Données de l'exercice:
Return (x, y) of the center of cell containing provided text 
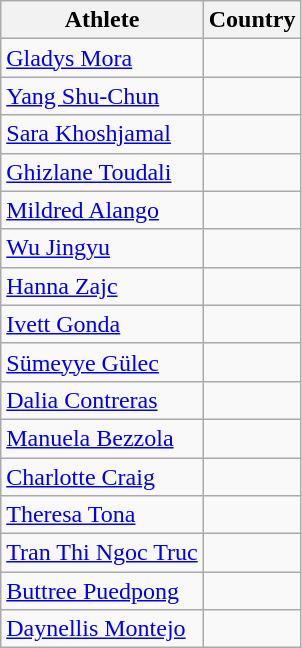
Ivett Gonda (102, 324)
Country (252, 20)
Tran Thi Ngoc Truc (102, 553)
Athlete (102, 20)
Manuela Bezzola (102, 438)
Sara Khoshjamal (102, 134)
Yang Shu-Chun (102, 96)
Gladys Mora (102, 58)
Dalia Contreras (102, 400)
Ghizlane Toudali (102, 172)
Daynellis Montejo (102, 629)
Hanna Zajc (102, 286)
Mildred Alango (102, 210)
Sümeyye Gülec (102, 362)
Charlotte Craig (102, 477)
Buttree Puedpong (102, 591)
Wu Jingyu (102, 248)
Theresa Tona (102, 515)
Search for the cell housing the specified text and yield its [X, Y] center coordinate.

Consignes: Retranscrivez fidèlement l'ensemble des données ci-dessus, ligne par ligne, sans y inclure les images.

Réponse:
Return (x, y) of the center of cell containing provided text 
Ivett Gonda (102, 324)
Country (252, 20)
Tran Thi Ngoc Truc (102, 553)
Athlete (102, 20)
Manuela Bezzola (102, 438)
Sara Khoshjamal (102, 134)
Yang Shu-Chun (102, 96)
Gladys Mora (102, 58)
Dalia Contreras (102, 400)
Ghizlane Toudali (102, 172)
Daynellis Montejo (102, 629)
Hanna Zajc (102, 286)
Mildred Alango (102, 210)
Sümeyye Gülec (102, 362)
Charlotte Craig (102, 477)
Buttree Puedpong (102, 591)
Wu Jingyu (102, 248)
Theresa Tona (102, 515)
Search for the cell housing the specified text and yield its [X, Y] center coordinate.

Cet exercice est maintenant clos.